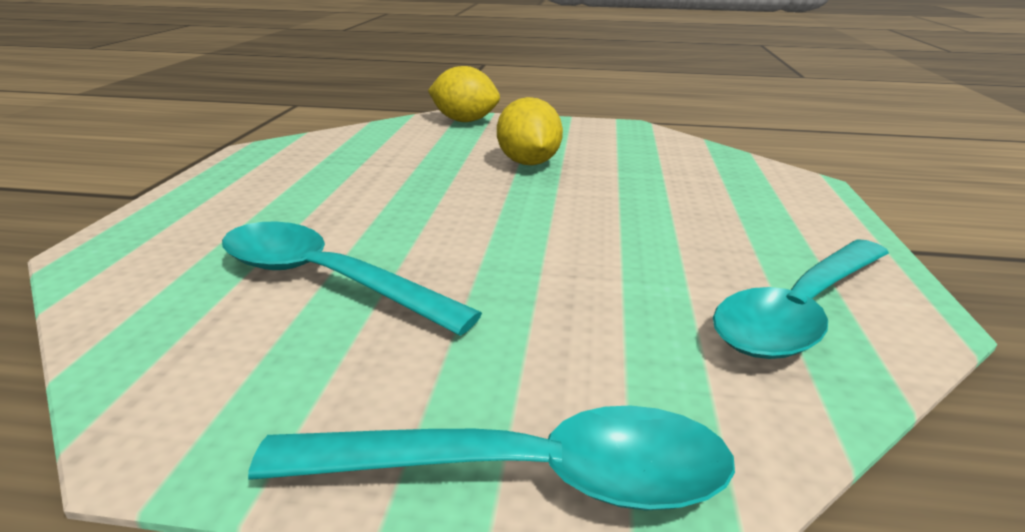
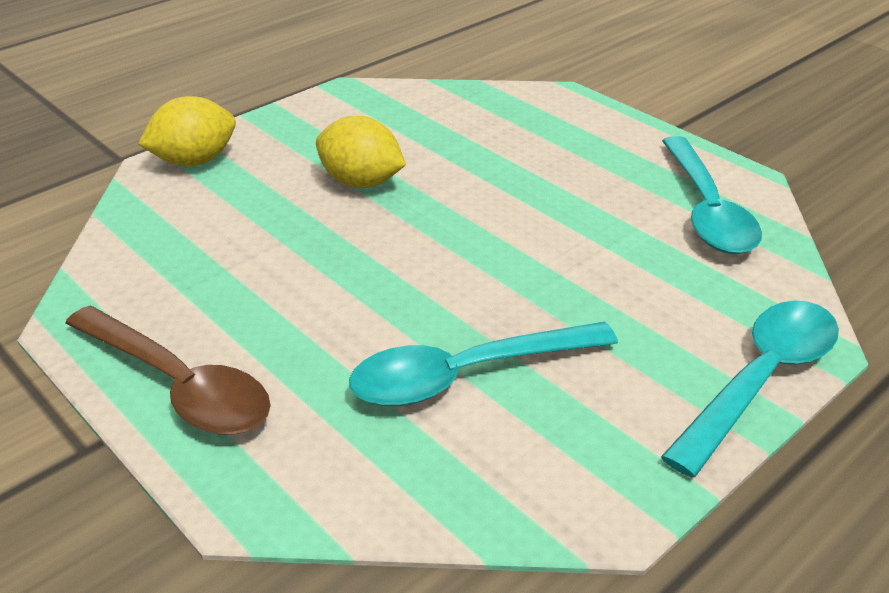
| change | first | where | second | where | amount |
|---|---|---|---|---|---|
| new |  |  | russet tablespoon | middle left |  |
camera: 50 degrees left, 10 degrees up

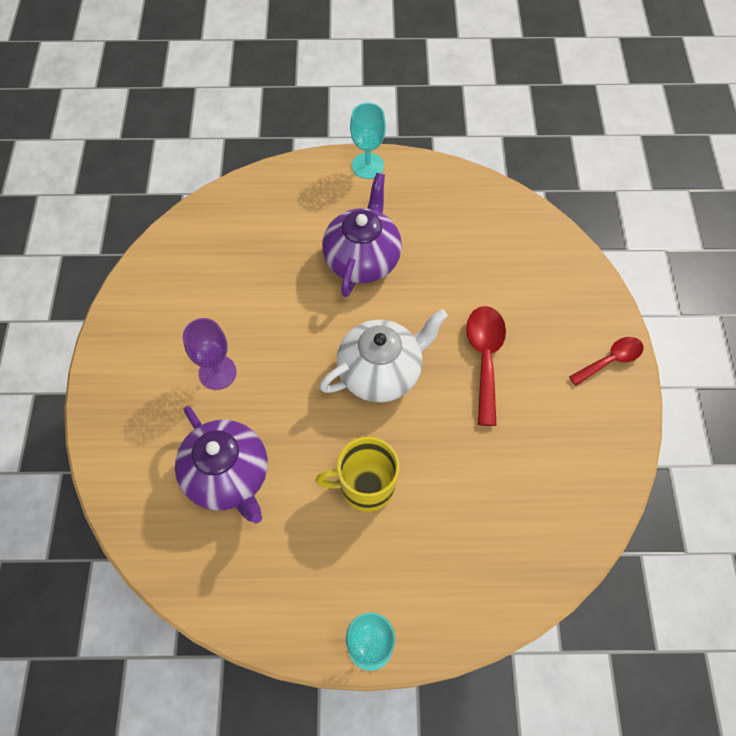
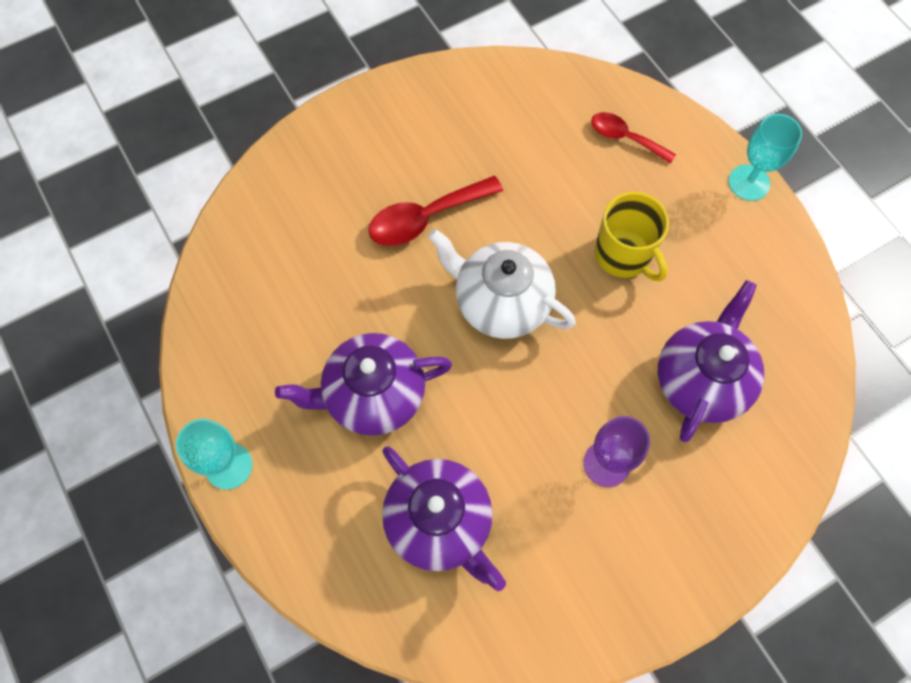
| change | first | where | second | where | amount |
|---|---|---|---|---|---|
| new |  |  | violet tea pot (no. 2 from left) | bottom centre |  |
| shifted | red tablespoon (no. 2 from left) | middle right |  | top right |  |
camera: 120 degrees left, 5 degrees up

▸ Try it:
With the pictures excluded, retype exactly the lines from the one containing "russet tablespoon |" through the last line of the listing, both ends included.

▸ Completed task:
| new |  |  | russet tablespoon | middle left |  |
camera: 50 degrees left, 10 degrees up

| change | first | where | second | where | amount |
|---|---|---|---|---|---|
| new |  |  | violet tea pot (no. 2 from left) | bottom centre |  |
| shifted | red tablespoon (no. 2 from left) | middle right |  | top right |  |
camera: 120 degrees left, 5 degrees up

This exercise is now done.